_Dataset entries_.
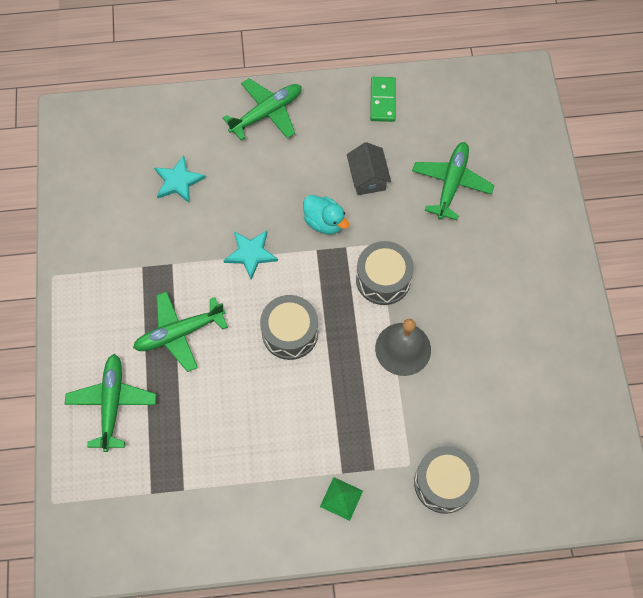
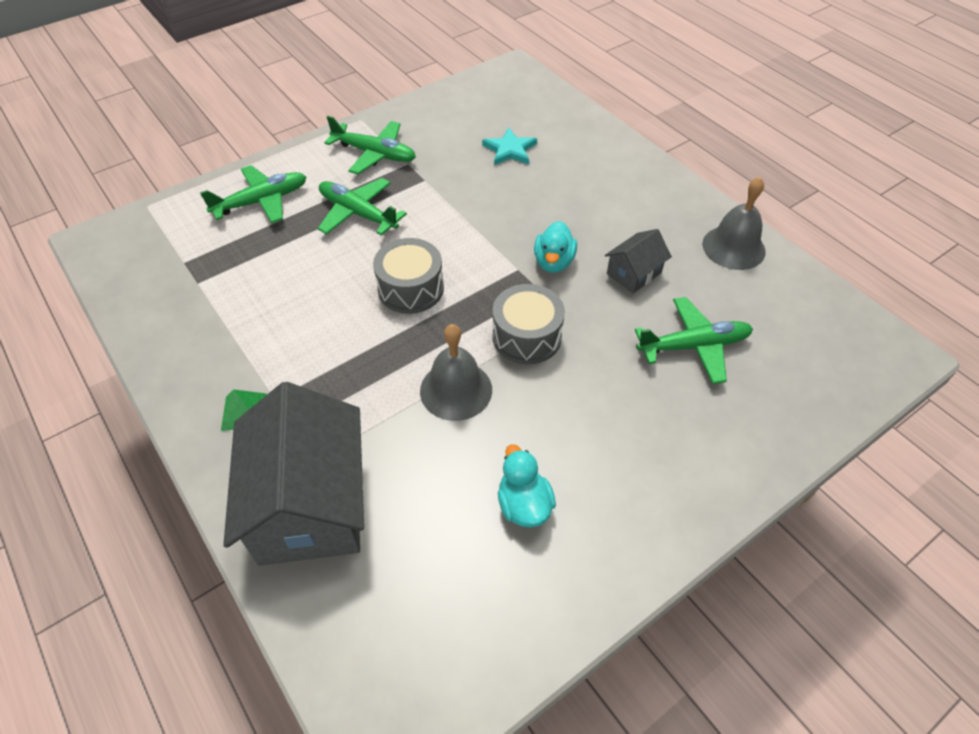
camera: 60 degrees right, 15 degrees down
green plane [223,78,301,141] -> green plane moved to [324,116,416,174]
turquoise star [223,231,278,279] -> none
green domino [370,77,396,122] -> grey bell [702,177,766,270]
grey drum [414,446,479,514] -> grey house [223,382,364,566]
none -> turquoise duck [498,444,556,528]

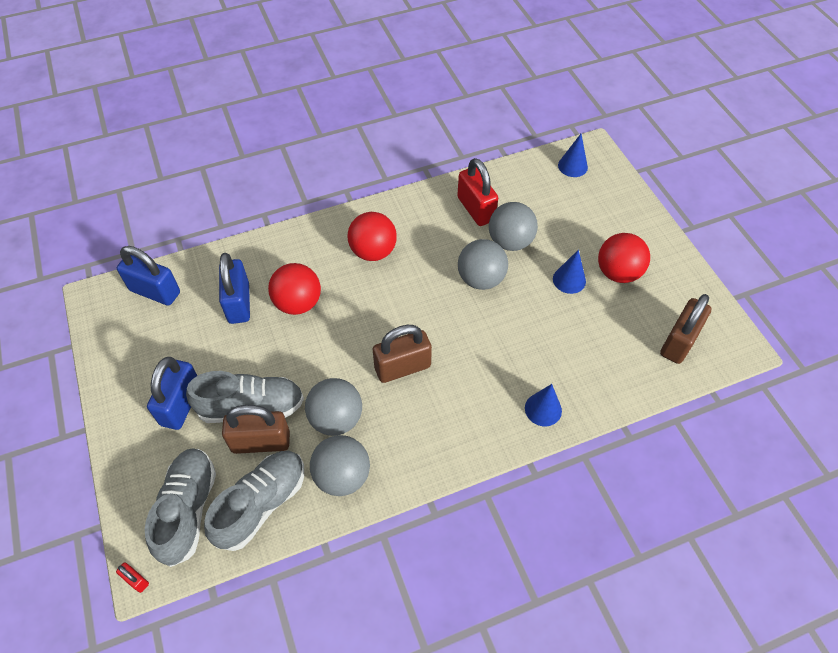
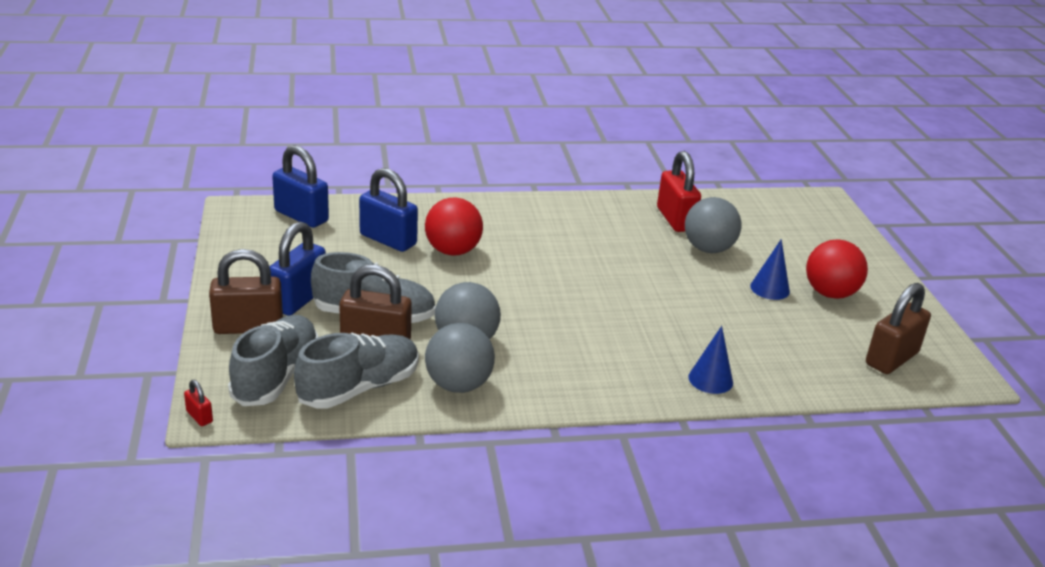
camera: 10 degrees right, 25 degrees down
blue padlock [219,253,250,324] -> blue padlock turned 60 degrees counterclockwise [359,168,418,252]
red ball [348,212,397,261] -> none
brown padlock [373,325,432,383] -> brown padlock moved to [209,249,283,334]
grey ball [458,239,508,290] -> none
blue cone [558,134,588,177] -> none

_Your objective_. Omit the pictures. Transcribe word for word the lines from the one containing "turquoise star [223,231,278,279] -> none" through the end of the listing, inclusive.

_Answer for the task_.
turquoise star [223,231,278,279] -> none
green domino [370,77,396,122] -> grey bell [702,177,766,270]
grey drum [414,446,479,514] -> grey house [223,382,364,566]
none -> turquoise duck [498,444,556,528]

camera: 10 degrees right, 25 degrees down
blue padlock [219,253,250,324] -> blue padlock turned 60 degrees counterclockwise [359,168,418,252]
red ball [348,212,397,261] -> none
brown padlock [373,325,432,383] -> brown padlock moved to [209,249,283,334]
grey ball [458,239,508,290] -> none
blue cone [558,134,588,177] -> none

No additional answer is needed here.